Data to use
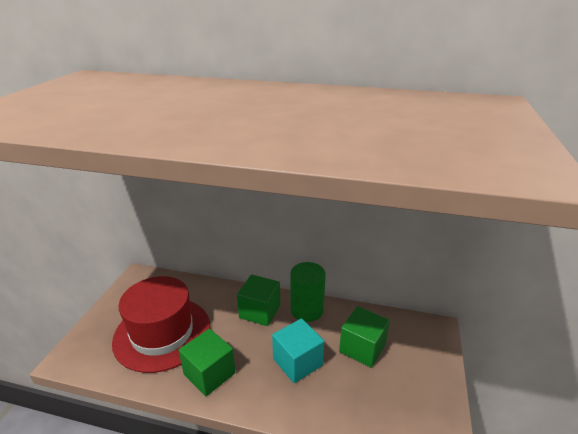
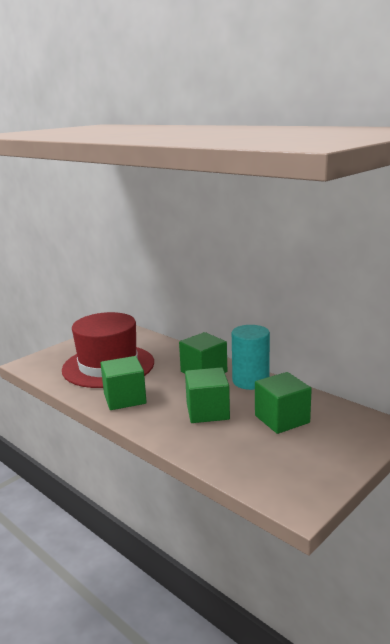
camera: 30 degrees right, 10 degrees down
turquoise cube [272,318,324,383] -> green cube [185,367,230,423]
green cylinder [290,262,326,322] -> turquoise cylinder [232,325,270,390]

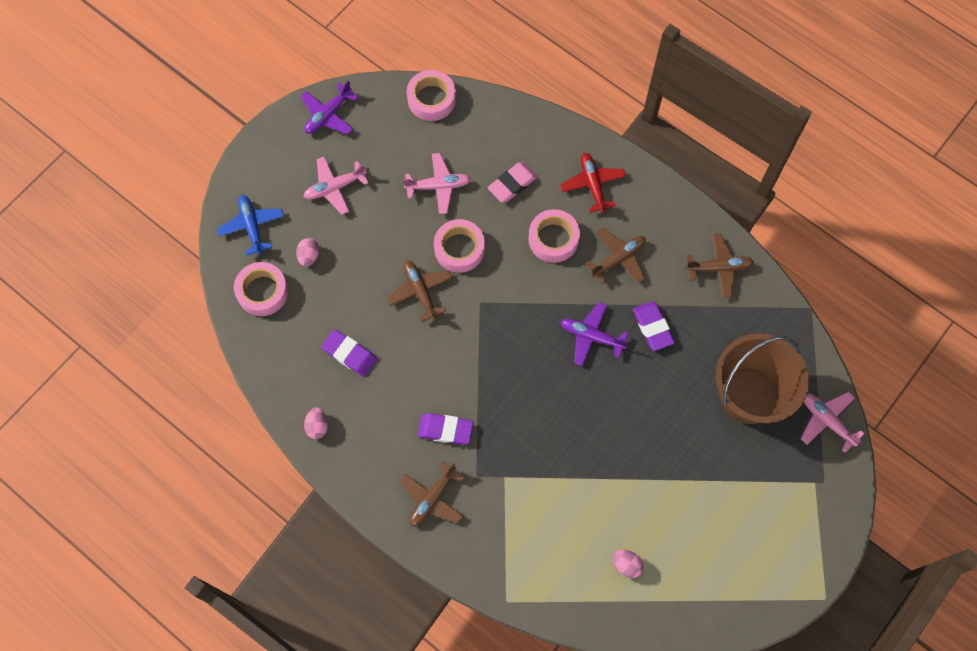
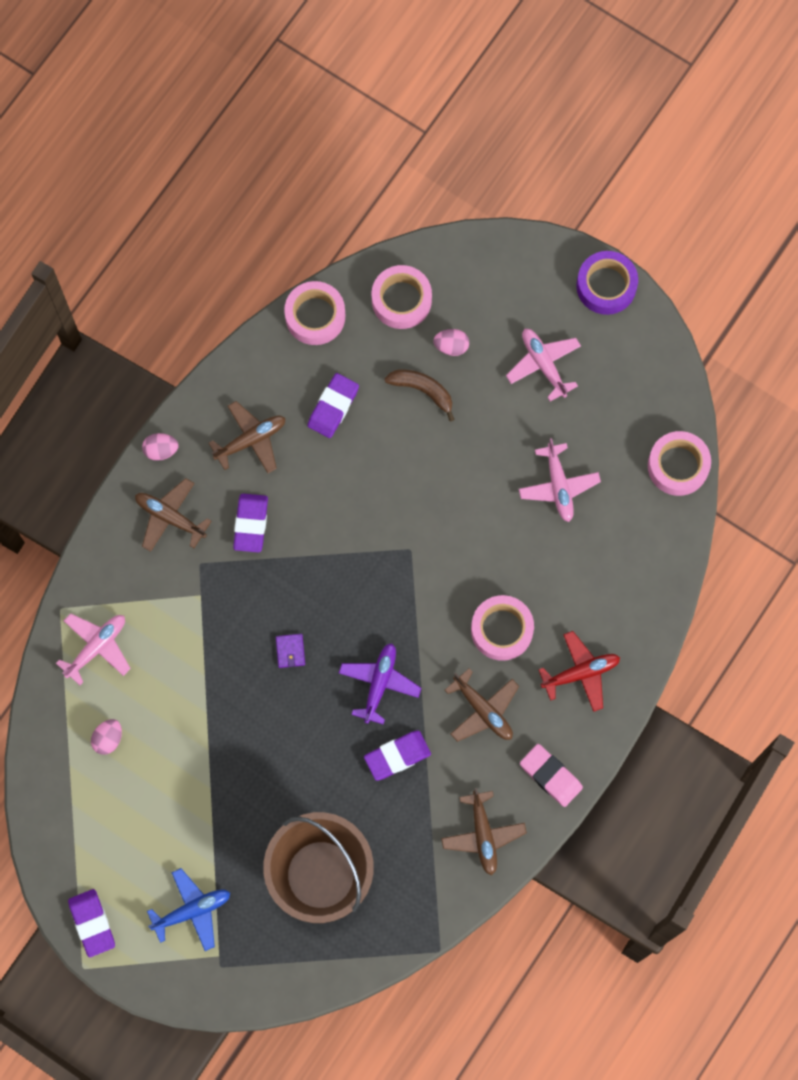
camera: 85 degrees right, 5 degrees up
blue plane [217,195,284,256] -> blue plane moved to [147,868,230,951]
purple plane [300,81,358,135] -> none
pink egg [304,407,328,439] -> pink egg moved to [142,433,178,461]
brown plane [387,260,452,322] -> brown plane moved to [209,401,285,473]
pink tape [434,219,485,273] -> pink tape moved to [284,281,345,345]
pink eraser [488,162,538,203] -> pink eraser moved to [520,744,583,807]
pink plane [801,392,865,453] -> pink plane moved to [56,613,131,685]
none -> purple eraser [68,889,115,957]
none -> purple wallet [276,634,305,668]
none -> brown banana [385,370,455,421]
none -> purple tape [576,251,638,315]

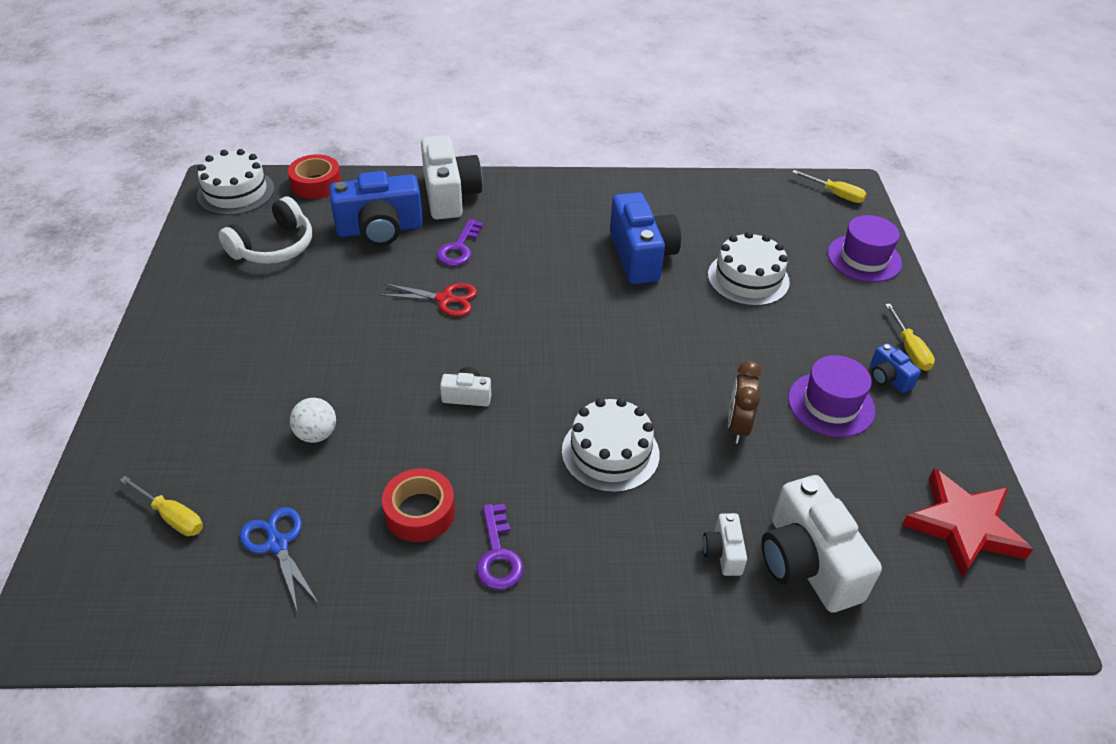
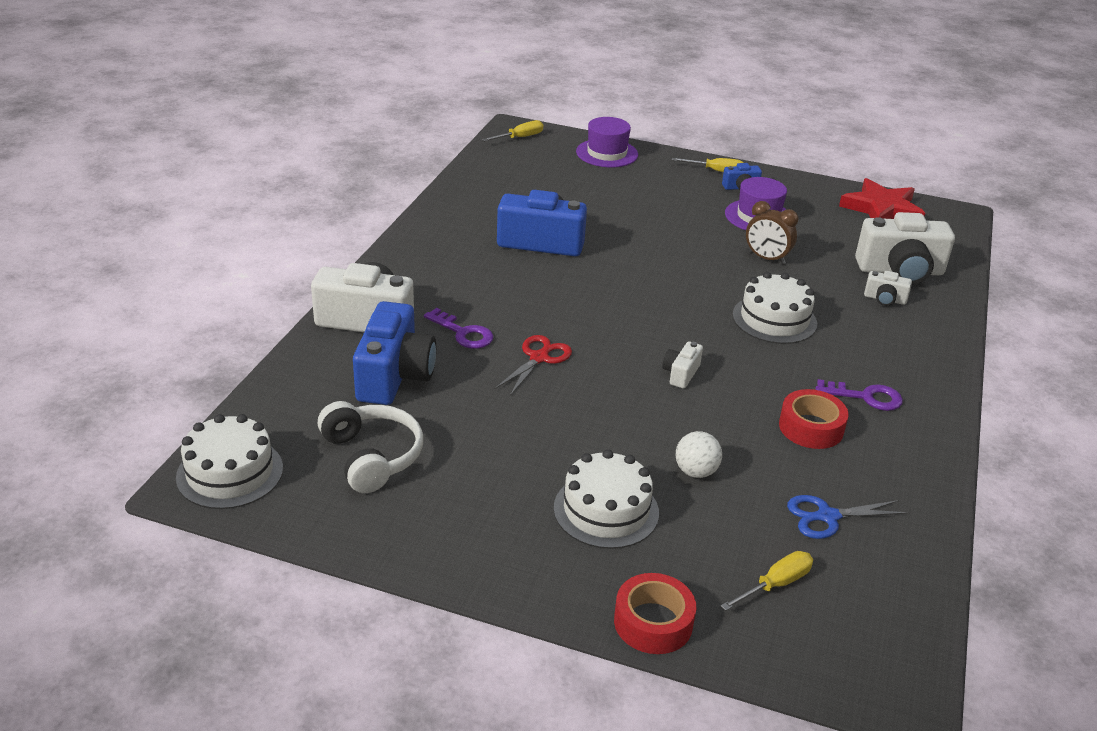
camera: 70 degrees left, 10 degrees down
red tape [288,154,342,199] -> red tape moved to [614,573,696,654]
white cake [708,231,790,306] -> white cake moved to [554,449,659,549]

Required work
Only one stretch of the data is wanted: write out exactly the lines from the one holding "pink eraser [488,162,538,203]" through the one holding "red tape [288,154,342,199]", both included, without the pictures.

Task output
pink eraser [488,162,538,203] -> pink eraser moved to [520,744,583,807]
pink plane [801,392,865,453] -> pink plane moved to [56,613,131,685]
none -> purple eraser [68,889,115,957]
none -> purple wallet [276,634,305,668]
none -> brown banana [385,370,455,421]
none -> purple tape [576,251,638,315]

camera: 70 degrees left, 10 degrees down
red tape [288,154,342,199] -> red tape moved to [614,573,696,654]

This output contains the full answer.